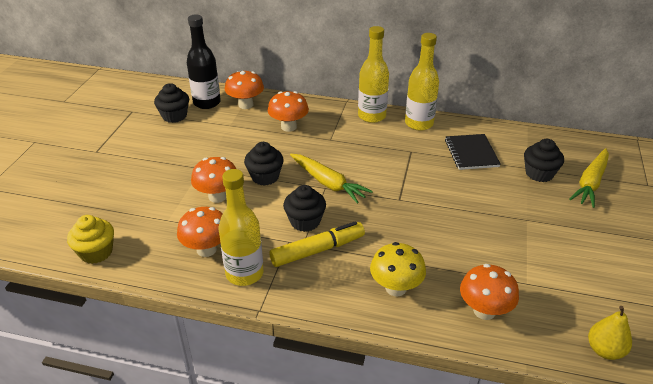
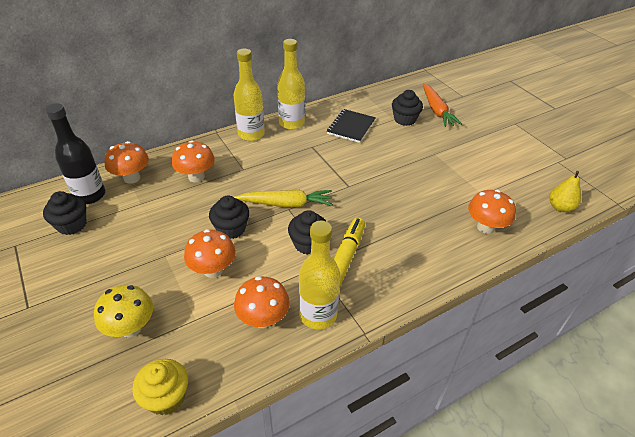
camera: 45 degrees left, 5 degrees up
(396, 288) = (424, 249): yellow mushroom -> yellow mushroom (131, 328)
(471, 153) = (351, 127): black notebook -> black notebook turned 75 degrees clockwise
(590, 183) = (436, 110): yellow carrot -> orange carrot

*What you need to do*: Output the lines above verbatim, images excluded.

*Response to this exercise*:
camera: 45 degrees left, 5 degrees up
(396, 288) = (424, 249): yellow mushroom -> yellow mushroom (131, 328)
(471, 153) = (351, 127): black notebook -> black notebook turned 75 degrees clockwise
(590, 183) = (436, 110): yellow carrot -> orange carrot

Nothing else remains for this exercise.